═══ SUPPLIED INFORMATION ═══

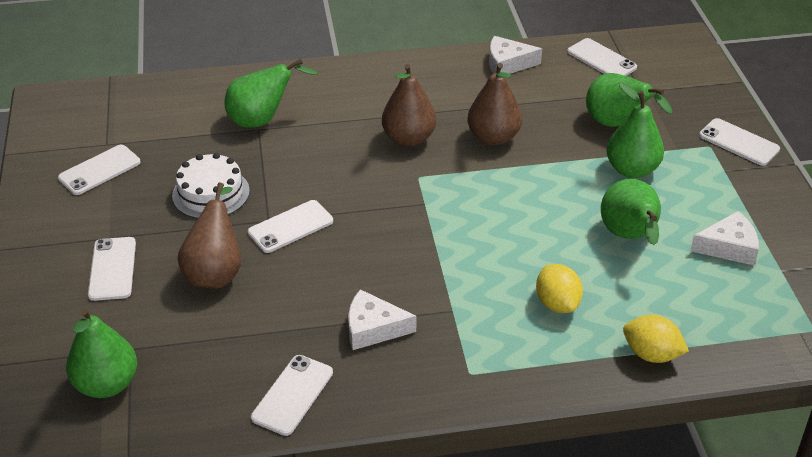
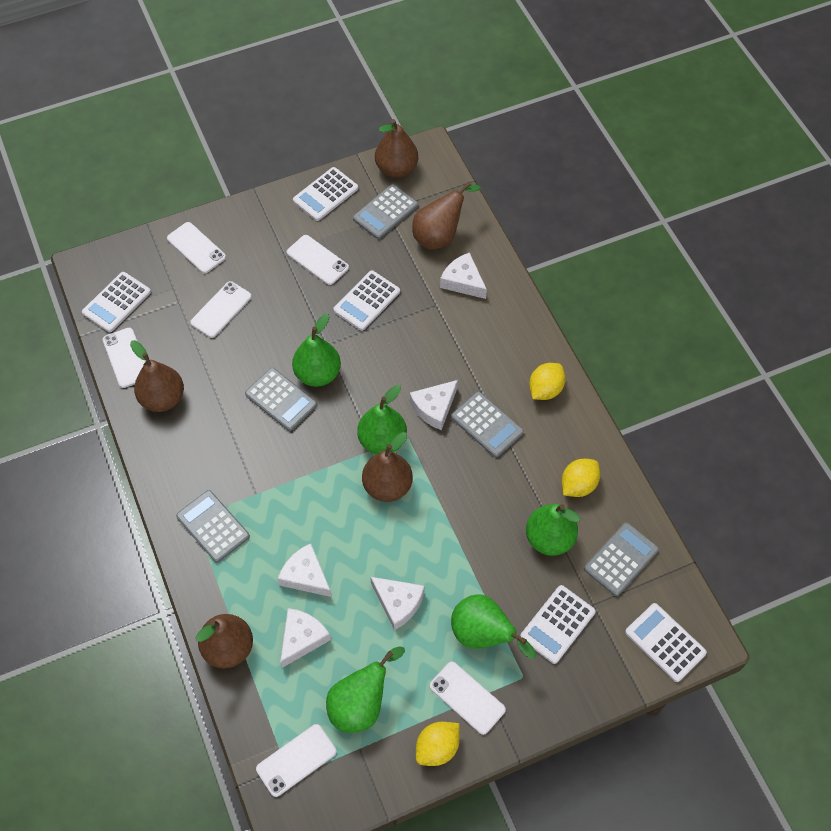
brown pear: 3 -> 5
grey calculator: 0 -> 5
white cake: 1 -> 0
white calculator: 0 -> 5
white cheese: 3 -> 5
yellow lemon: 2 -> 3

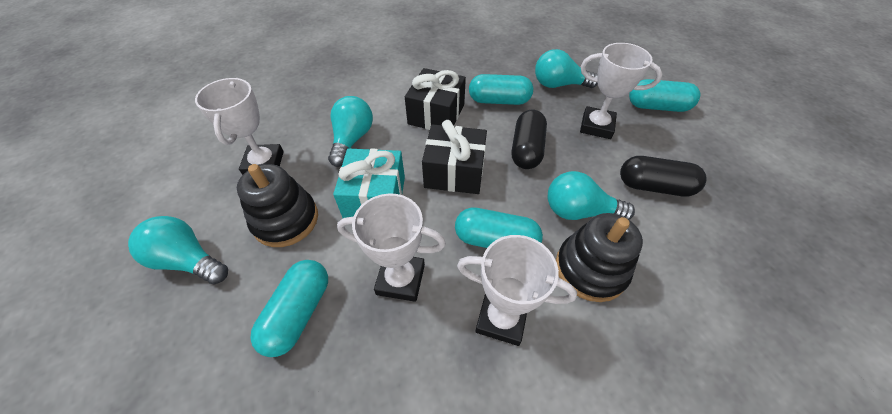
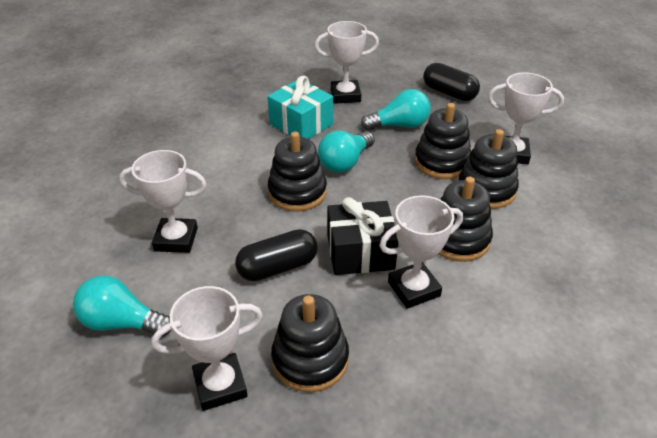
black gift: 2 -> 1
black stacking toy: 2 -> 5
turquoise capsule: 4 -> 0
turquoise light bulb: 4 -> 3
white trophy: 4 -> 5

═══

▸ **WHAT YOU ARE ASKED TO DO**
Would you please write out exactly the lines between the line containing "white cheese: 3 -> 5" and the last line of the listing above, inclusive, without pictures?

▸ **WRITTEN SOLUTION**
white cheese: 3 -> 5
yellow lemon: 2 -> 3

black gift: 2 -> 1
black stacking toy: 2 -> 5
turquoise capsule: 4 -> 0
turquoise light bulb: 4 -> 3
white trophy: 4 -> 5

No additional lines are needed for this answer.